Items listed in a dataset:
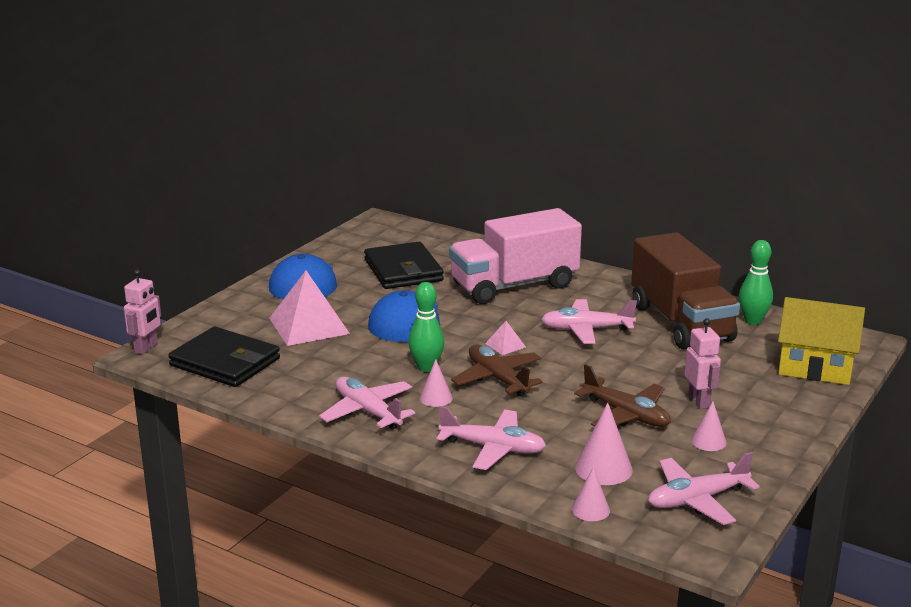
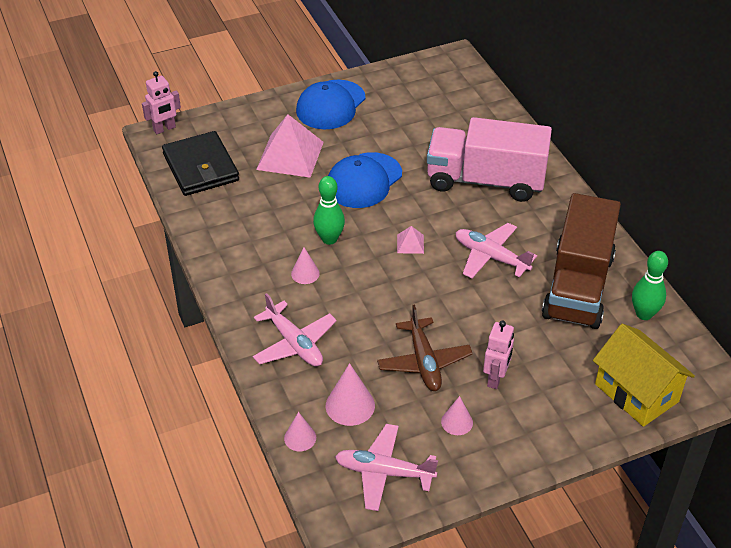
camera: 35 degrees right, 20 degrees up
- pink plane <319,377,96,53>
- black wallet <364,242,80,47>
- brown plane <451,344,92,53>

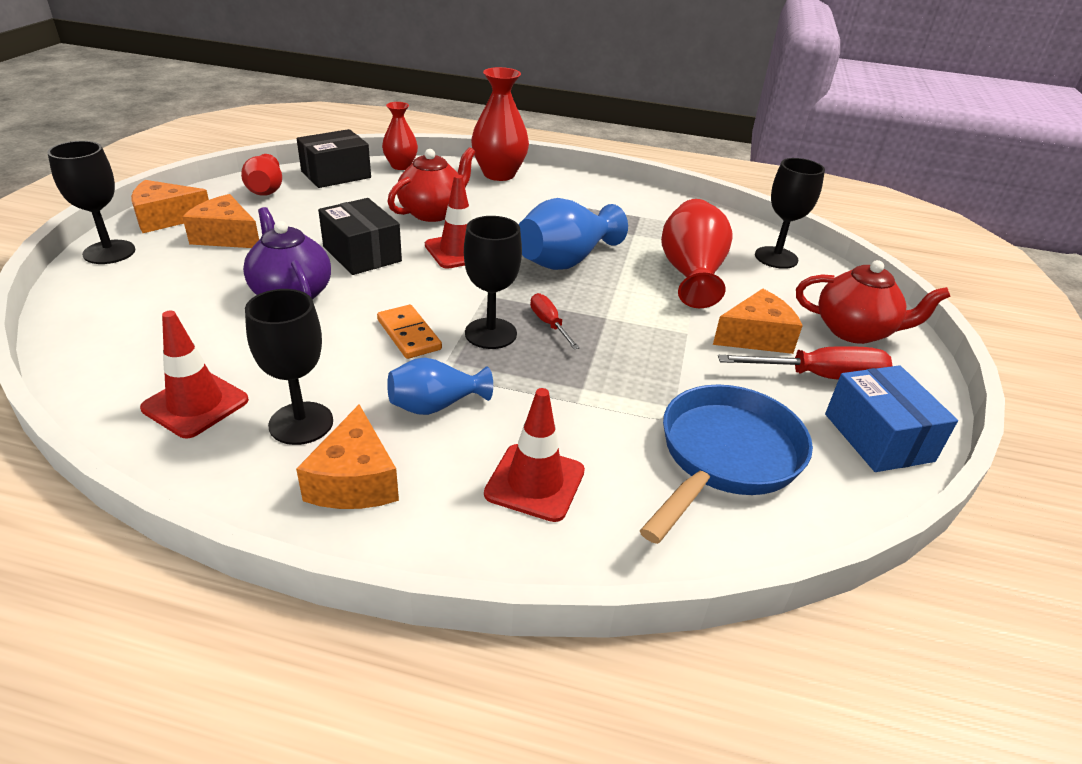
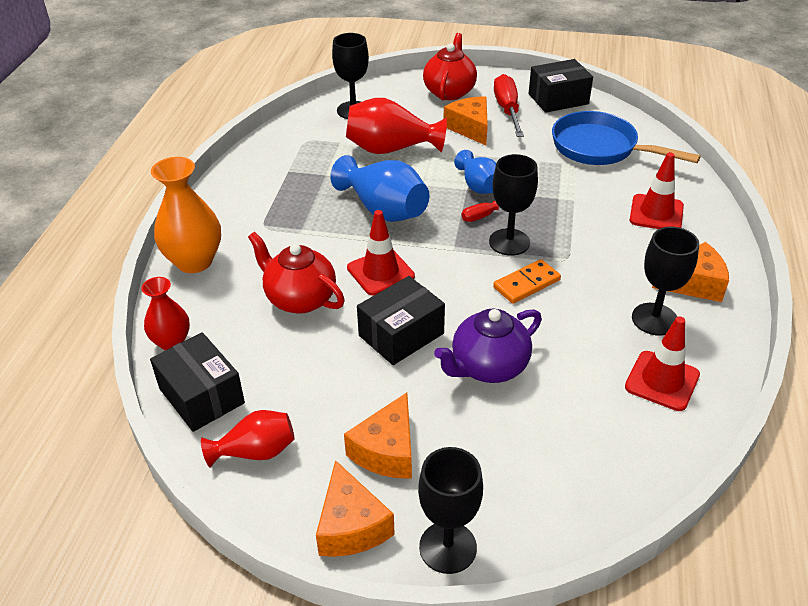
camera: 90 degrees left, 5 degrees up
~ blue vase <387,357,106,58> to <454,150,42,44>
~ red vase <471,67,58,114> to orange vase <151,157,70,116>
~ blue box <825,365,133,107> to black box <529,59,64,54>

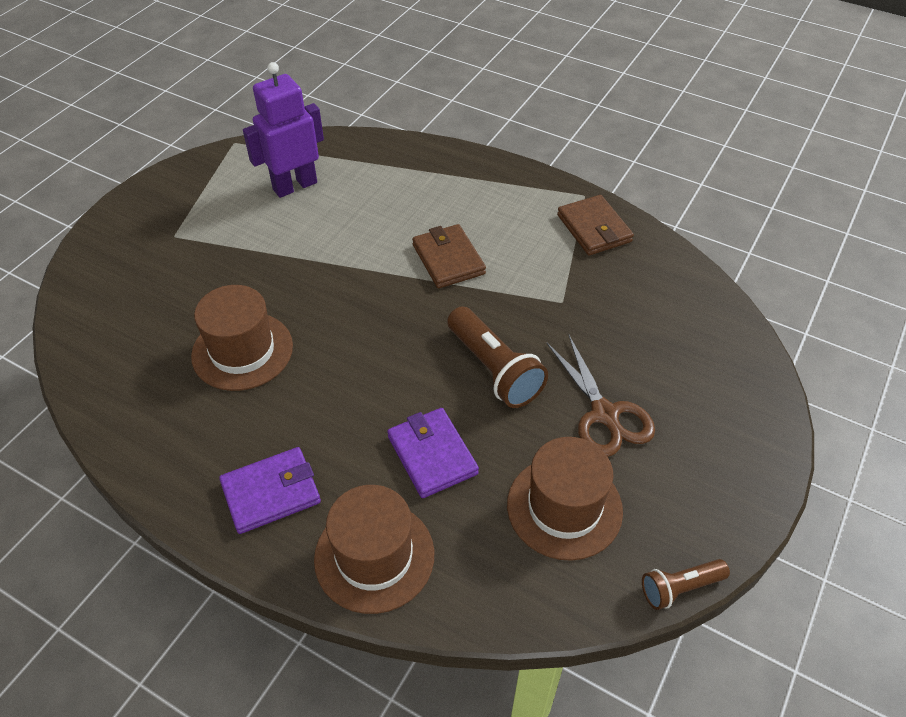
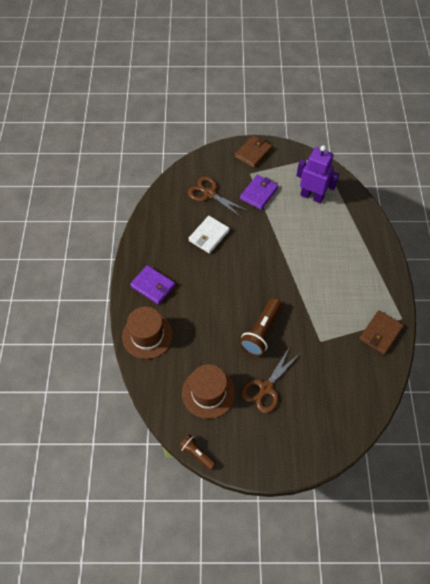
camera: 60 degrees right, 10 degrees up
+ brown scissors <188,176,60,42>
~ purple wallet <387,408,92,90> to <240,175,38,35>
~ brown wallet <412,224,74,64> to <235,135,37,33>
~ brown hat <191,285,102,106> to white wallet <189,216,41,38>

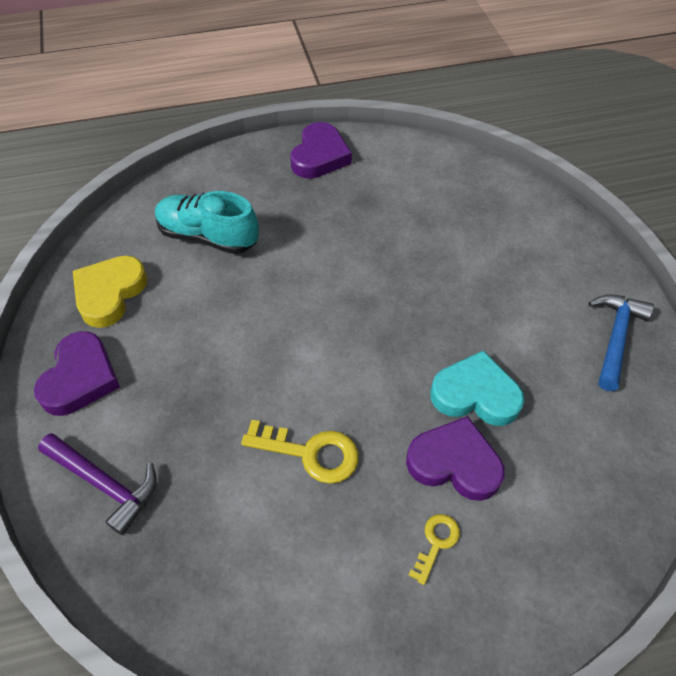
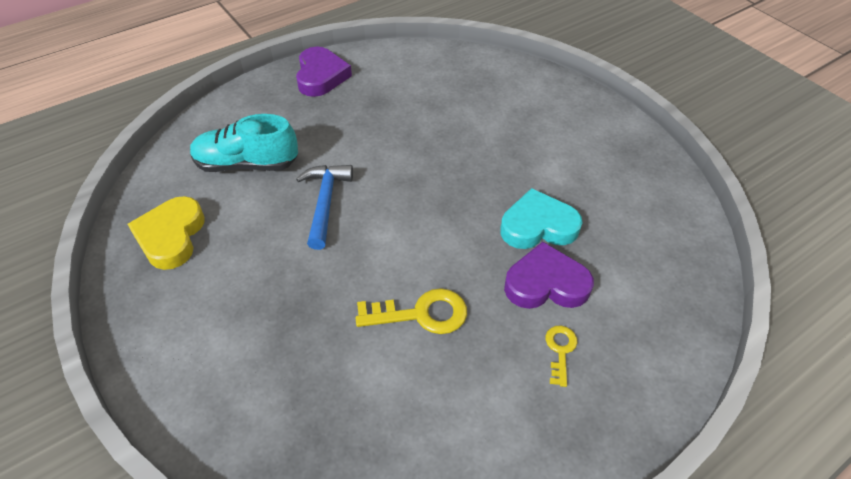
camera: 20 degrees left, 5 degrees down
- purple heart <34,331,86,85>
- purple hammer <38,433,119,102>
~ blue hammer <588,294,66,97> to <296,165,57,85>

> TASK ITEM
Give back every record above word for word; the pictures have no place in it.

> ANSWER SECTION
camera: 35 degrees right, 20 degrees up
- pink plane <319,377,96,53>
- black wallet <364,242,80,47>
- brown plane <451,344,92,53>

camera: 90 degrees left, 5 degrees up
~ blue vase <387,357,106,58> to <454,150,42,44>
~ red vase <471,67,58,114> to orange vase <151,157,70,116>
~ blue box <825,365,133,107> to black box <529,59,64,54>

camera: 60 degrees right, 10 degrees up
+ brown scissors <188,176,60,42>
~ purple wallet <387,408,92,90> to <240,175,38,35>
~ brown wallet <412,224,74,64> to <235,135,37,33>
~ brown hat <191,285,102,106> to white wallet <189,216,41,38>

camera: 20 degrees left, 5 degrees down
- purple heart <34,331,86,85>
- purple hammer <38,433,119,102>
~ blue hammer <588,294,66,97> to <296,165,57,85>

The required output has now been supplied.